** Opening AVAILABLE RECORDS block **
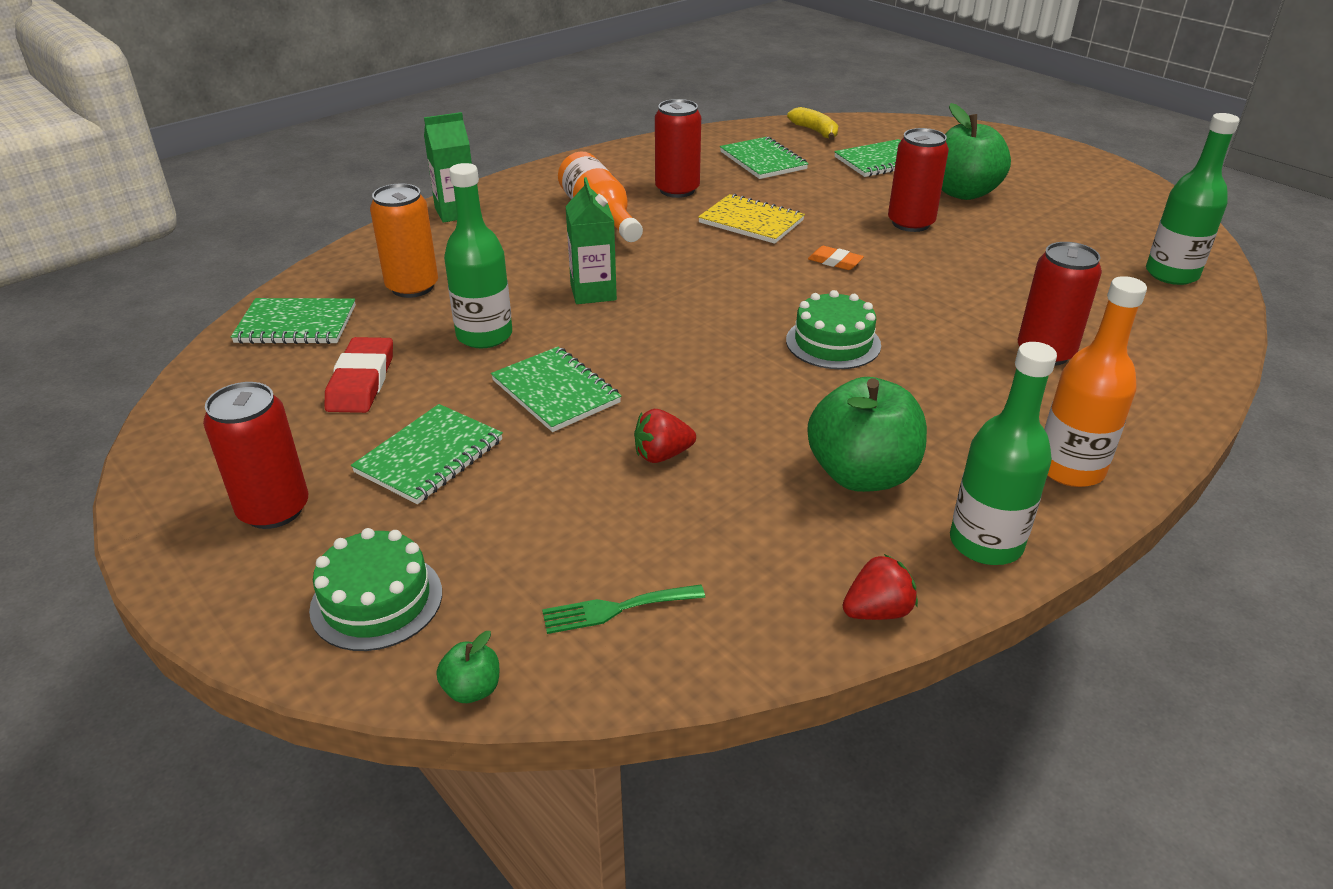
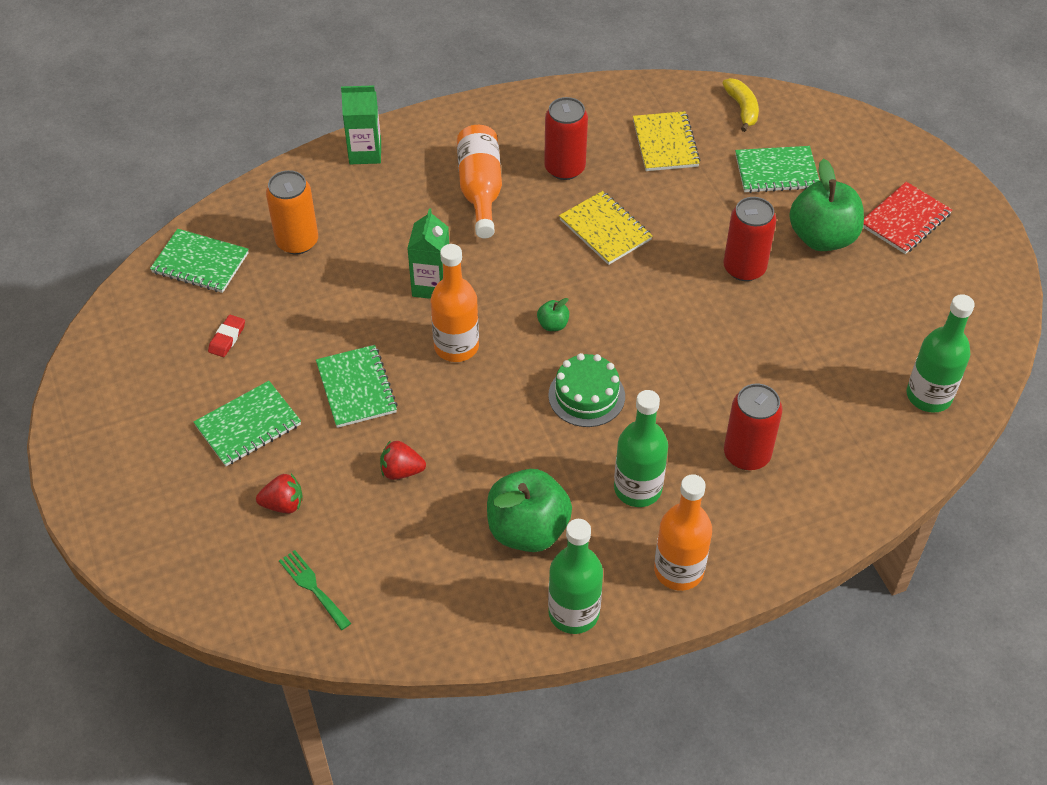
camera: 20 degrees right, 15 degrees up
(274, 510) = (137, 443): red can -> none
(361, 381) = (227, 338): red eraser -> red eraser, size x0.58
(376, 601) = (176, 535): green cake -> none
(472, 689) = (208, 616): green apple -> green apple (553, 325)
(484, 335) = (330, 313): green bottle -> green bottle (637, 489)
(616, 609) = (312, 587): green fork -> green fork turned 45 degrees clockwise
(655, 333) = (456, 346): none -> orange bottle
(763, 161) = (665, 143): green notebook -> yellow notebook
(835, 261) = (646, 301): orange eraser -> none
(877, 611) = (469, 640): red strawberry -> red strawberry (283, 504)
(1024, 170) = (905, 220): none -> red notebook

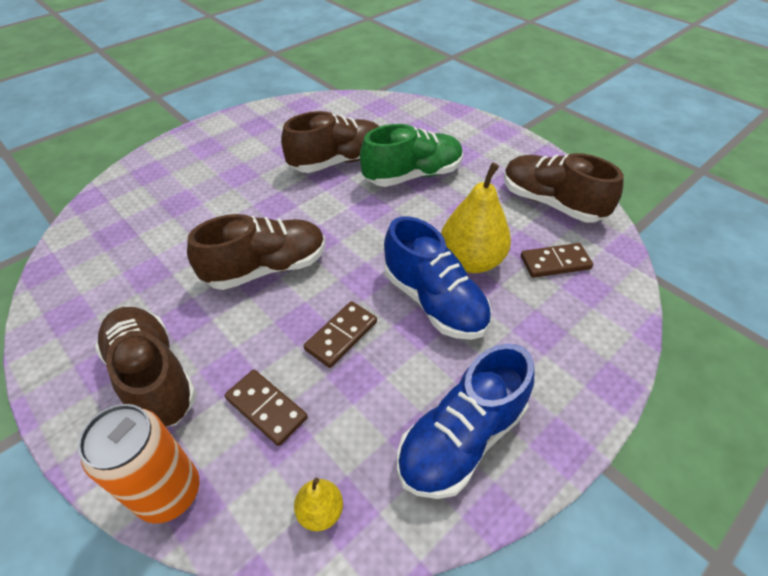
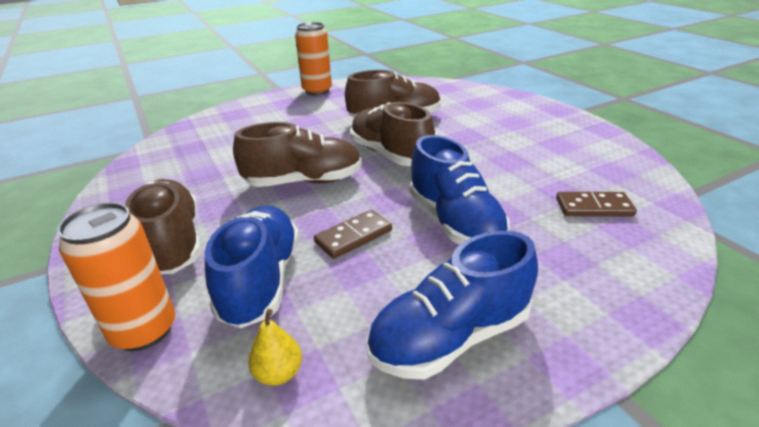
camera: 15 degrees right, 15 degrees down
(236, 124) = (317, 91): none -> orange can
(266, 408) = (261, 281): brown domino -> blue shoe
(413, 175) = (462, 133): green shoe -> none
(471, 261) = (502, 197): yellow pear -> none
(551, 203) = (599, 163): brown shoe -> brown shoe (390, 154)

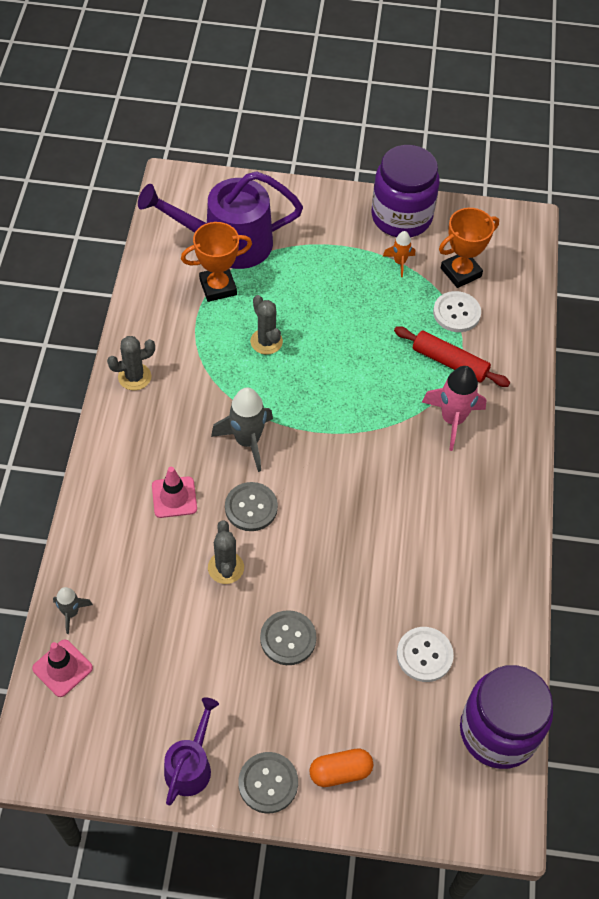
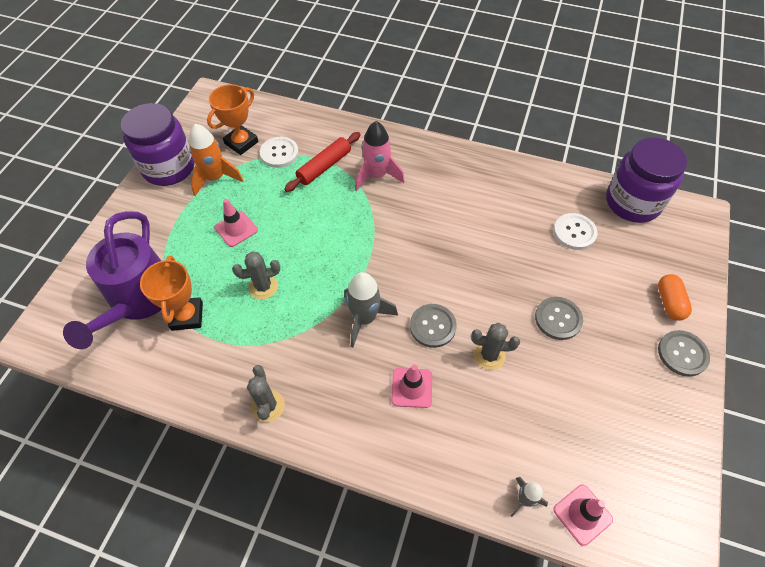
camera: 75 degrees left, 0 degrees up
(191, 765) = (671, 410): purple watering can -> none
(334, 299) = (236, 229): none -> pink traffic cone
(399, 262) = (215, 178): orange rocket -> orange rocket, size x1.80
(460, 272) = (241, 143): orange trophy -> orange trophy turned 60 degrees clockwise

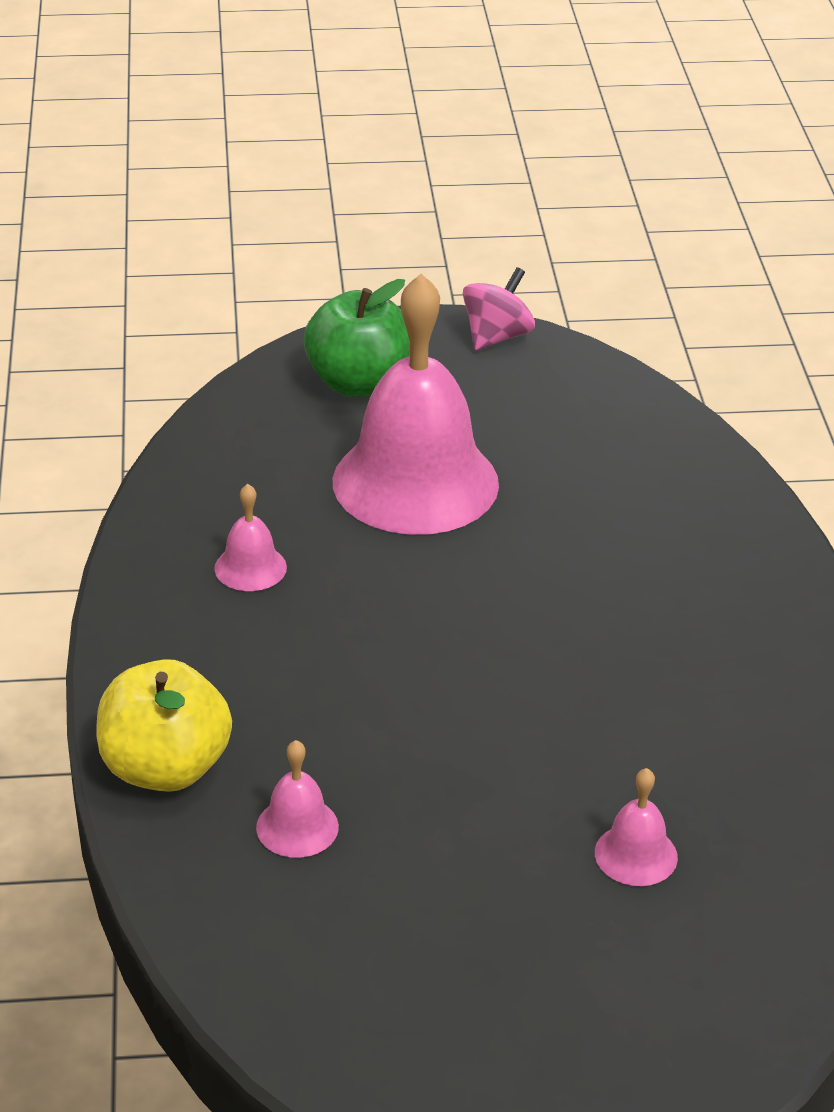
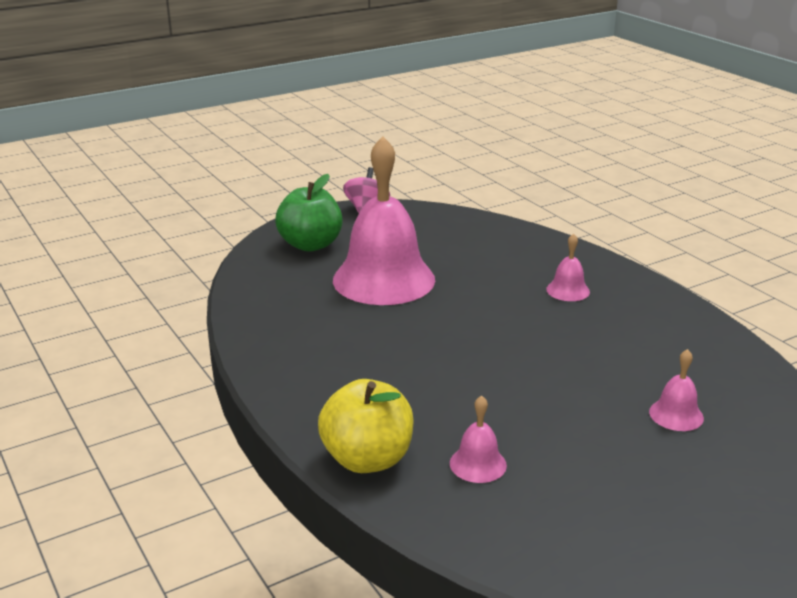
camera: 25 degrees left, 10 degrees down
(250, 567) = (326, 342): pink bell -> pink bell (568, 290)

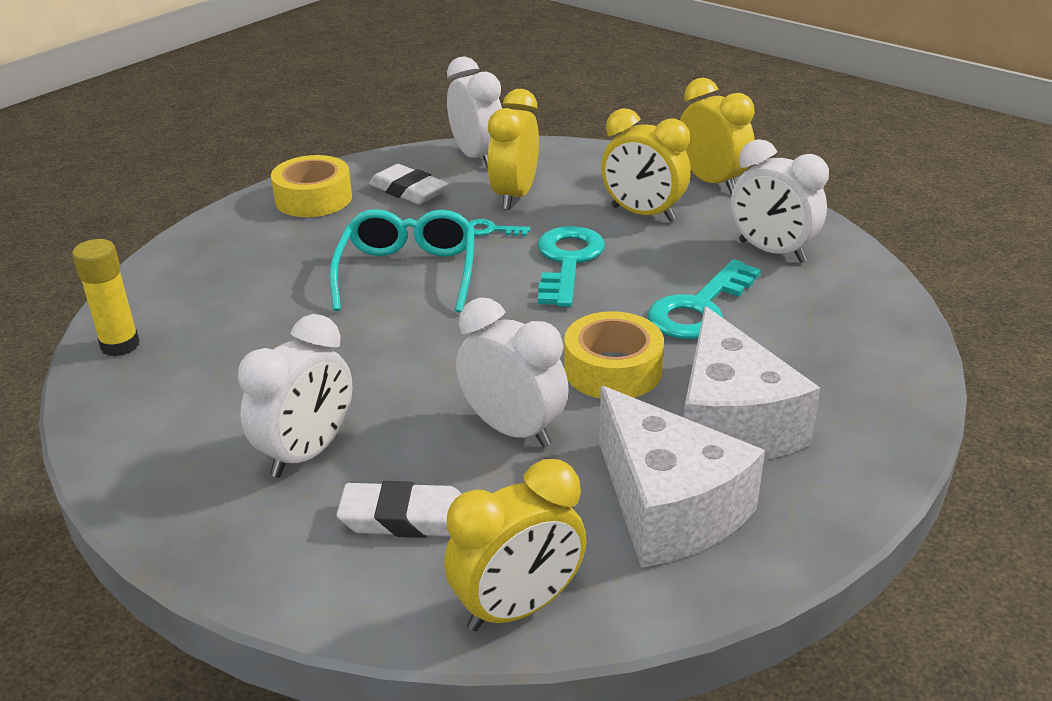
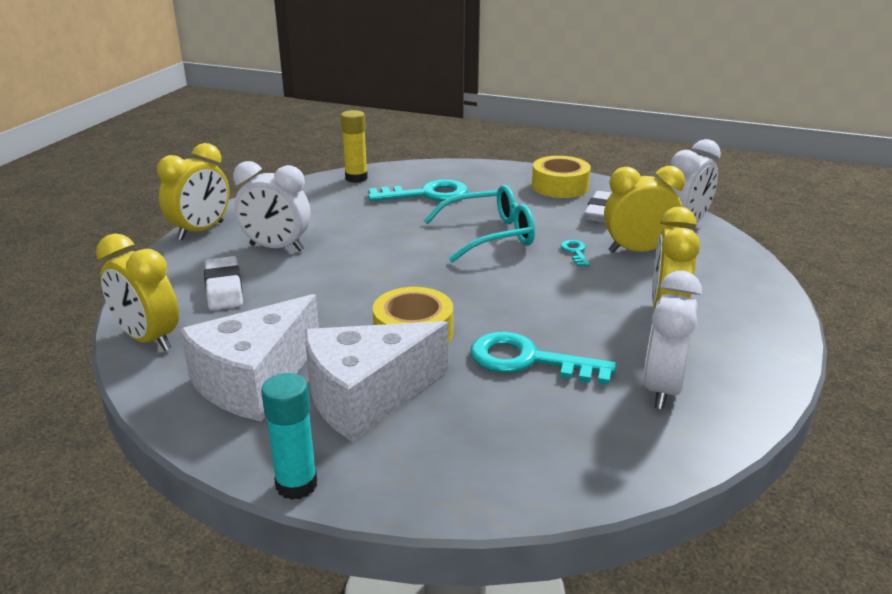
camera: 70 degrees right, 5 degrees down
(513, 429) = (323, 306): white clock -> none
(567, 262) = (554, 290): turquoise key -> turquoise key (426, 194)
(712, 182) = (769, 338): yellow clock -> yellow clock (201, 231)
(876, 493) = (296, 485): none -> turquoise glue stick

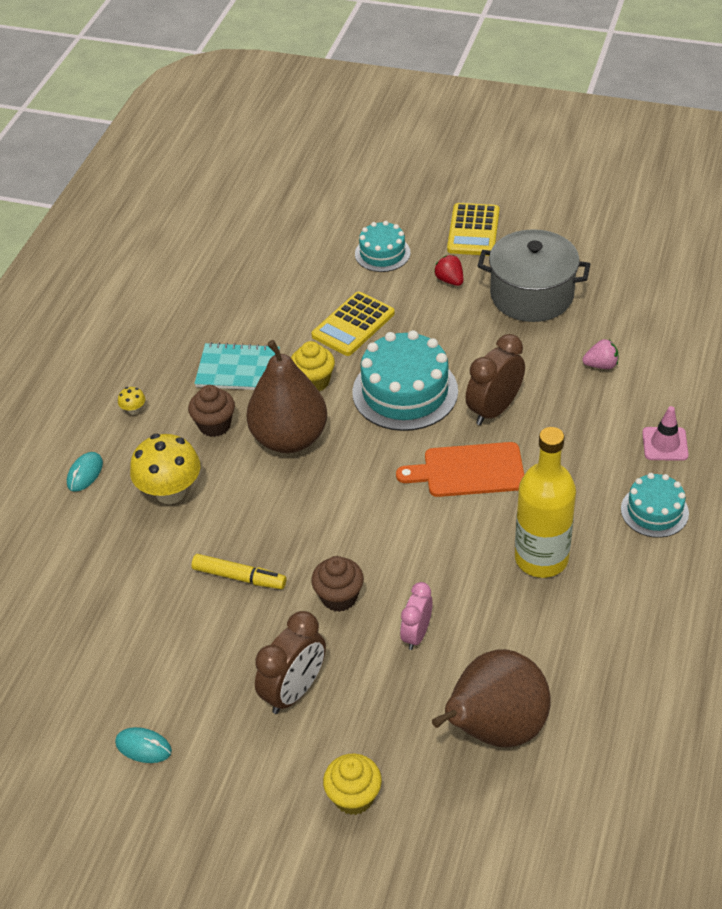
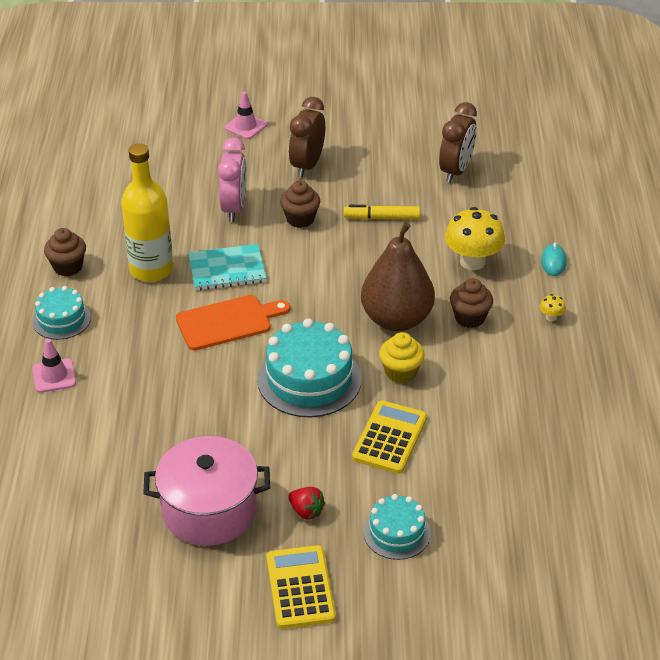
camera: 160 degrees right, 5 degrees down
(143, 747) = (391, 124): turquoise mouse -> none
(238, 369) = (480, 371): turquoise notebook -> turquoise notebook (227, 269)
(354, 797) = (245, 126): yellow cupcake -> pink traffic cone
(416, 634) = (234, 208): pink clock -> pink clock, size x1.55
(494, 410) = (219, 378): brown clock -> brown clock (456, 171)
(494, 728) = (164, 170): brown pear -> none
(531, 295) = (209, 510): grey pot -> pink pot
(601, 365) = (122, 441): pink strawberry -> none
(644, 584) = (68, 267): none -> brown cupcake

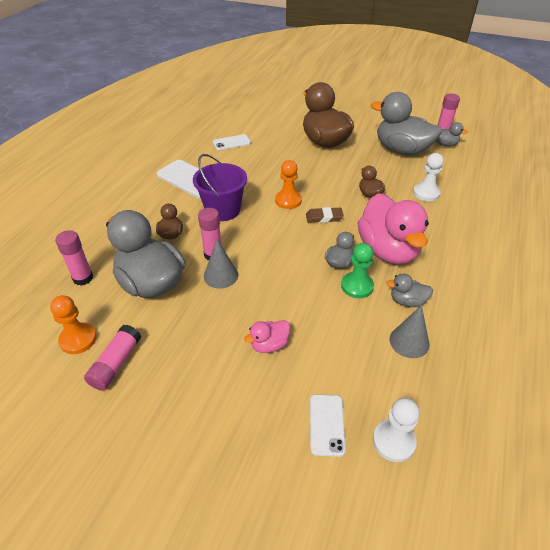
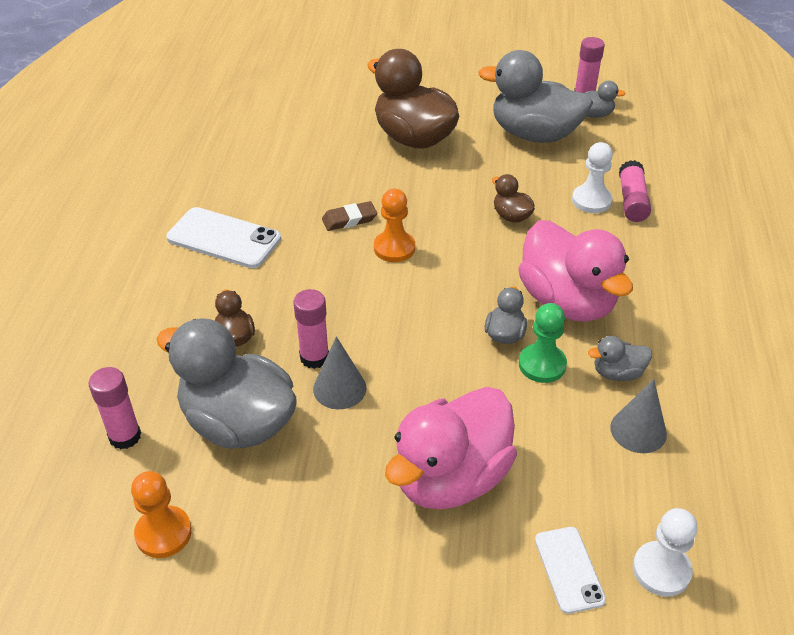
camera: 15 degrees left, 0 degrees up
(116, 363) = (239, 556): pink glue stick -> pink glue stick (632, 201)
(223, 210) = (299, 282): purple bucket -> none
(231, 143) = (266, 163): white phone -> none
(269, 345) = (451, 478): pink duck -> pink duck, size x2.23
(324, 217) = (458, 266): brown eraser -> brown eraser (349, 219)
** Closing AVAILABLE RECORDS block **
From the records above, pick out and copy each line holding the word "bottle".

[TASK RESULT]:
(484, 335) = (330, 313): green bottle -> green bottle (637, 489)
(655, 333) = (456, 346): none -> orange bottle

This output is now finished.